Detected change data
◆ ◆ ◆ ◆ ◆
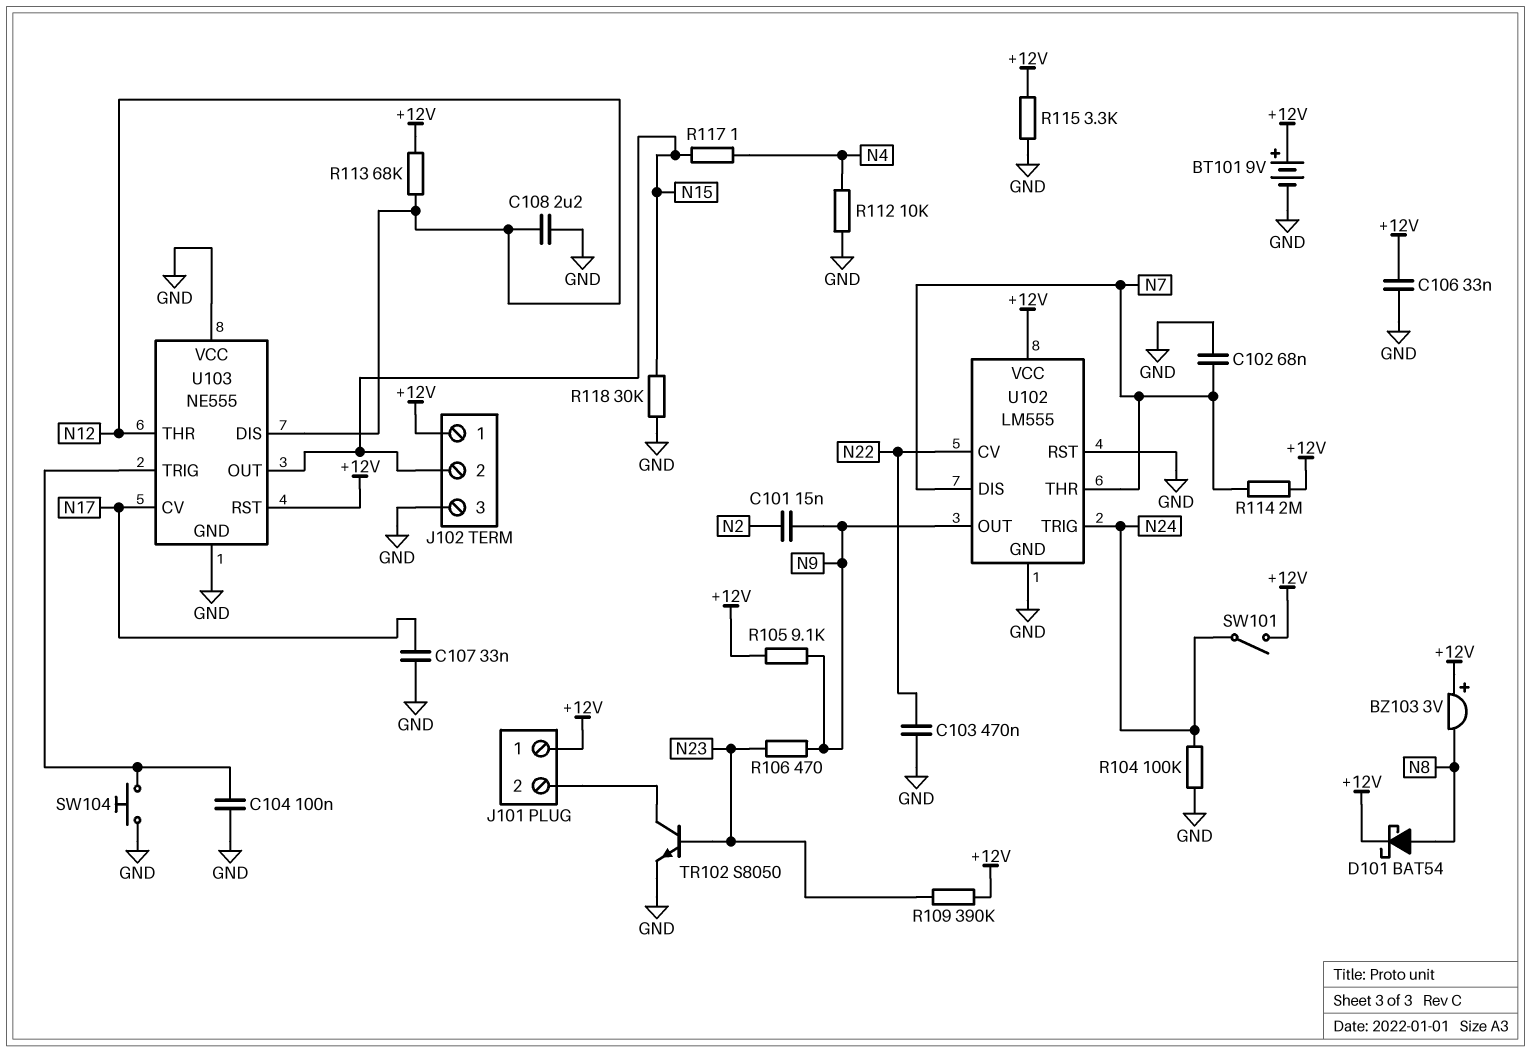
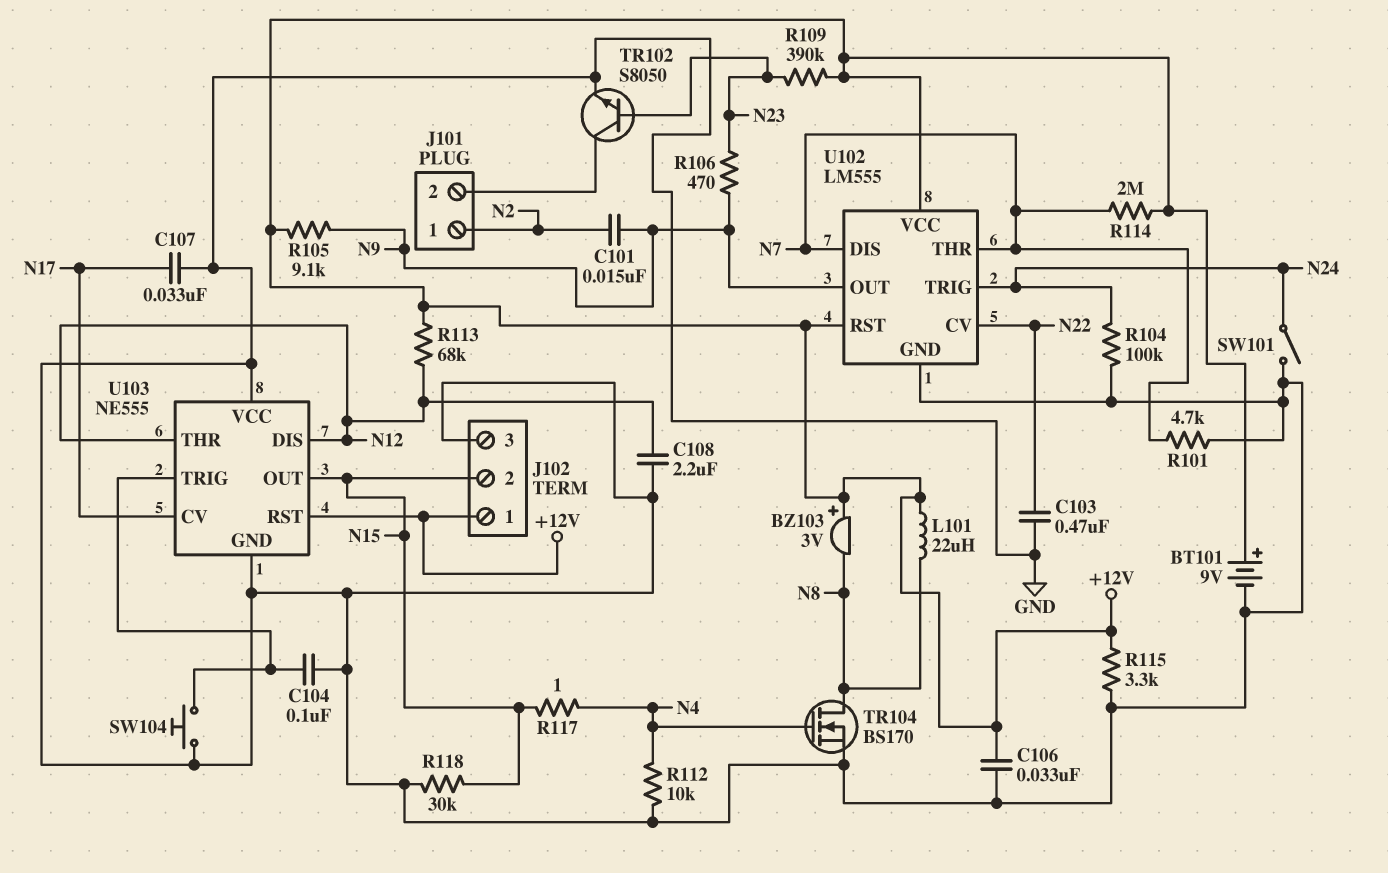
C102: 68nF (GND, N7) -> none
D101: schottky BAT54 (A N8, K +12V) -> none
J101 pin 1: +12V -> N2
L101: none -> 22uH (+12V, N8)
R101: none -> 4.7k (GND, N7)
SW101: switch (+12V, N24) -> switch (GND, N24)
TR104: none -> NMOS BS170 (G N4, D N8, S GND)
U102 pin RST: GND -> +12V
◆ ◆ ◆ ◆ ◆
• WORK INSTRUCTIONS:
The answer should be nothing more than the lines from the one with "TR104: none -> NMOS BS170 (G N4, D N8, S GND)" through the end of the entries, restated word for word.

• REPLY:
TR104: none -> NMOS BS170 (G N4, D N8, S GND)
U102 pin RST: GND -> +12V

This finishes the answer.